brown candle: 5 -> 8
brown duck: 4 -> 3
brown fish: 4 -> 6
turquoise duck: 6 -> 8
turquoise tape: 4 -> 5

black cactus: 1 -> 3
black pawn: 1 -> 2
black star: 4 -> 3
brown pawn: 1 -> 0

-------

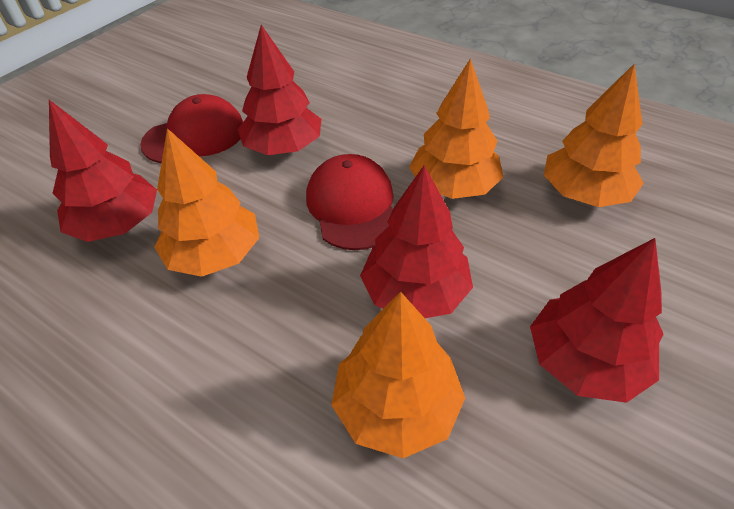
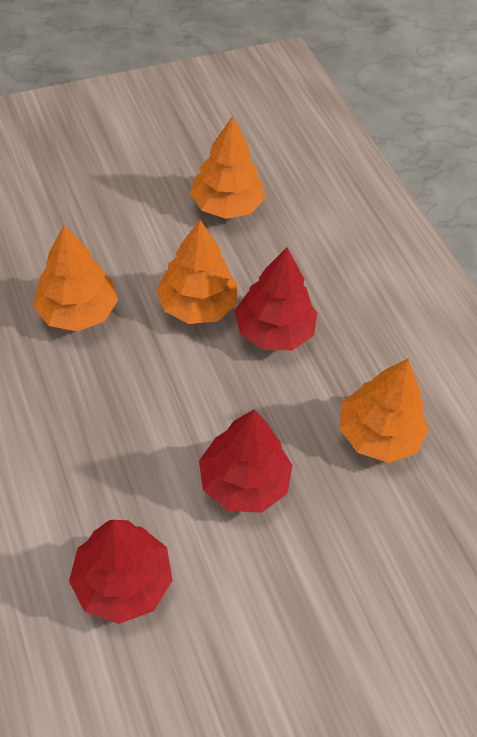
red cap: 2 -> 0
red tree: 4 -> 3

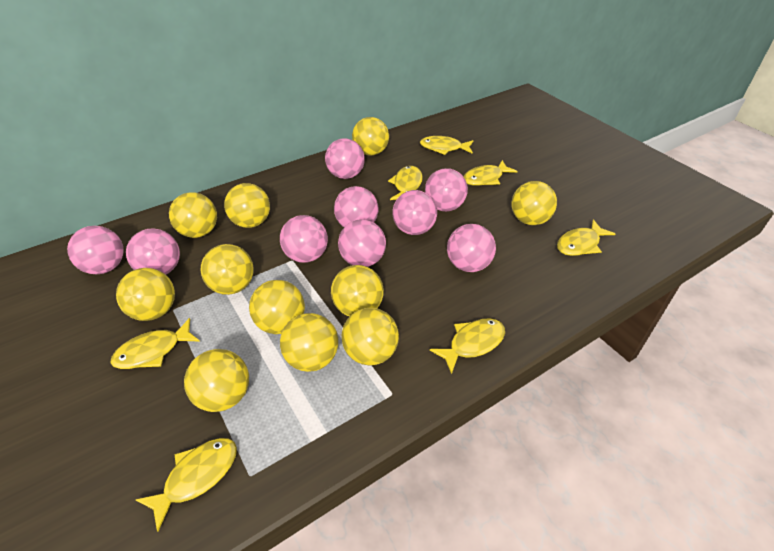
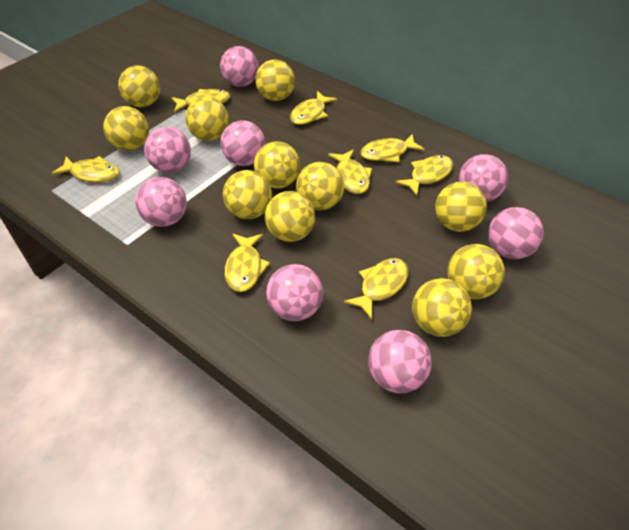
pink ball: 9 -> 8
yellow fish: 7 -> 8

-------

> YOUR INSTRUCTIONS: Each line above that contains the string "turquoise" counts once; give the number of such lines and nothing more.

> SOLUTION TO THE PROBLEM: 2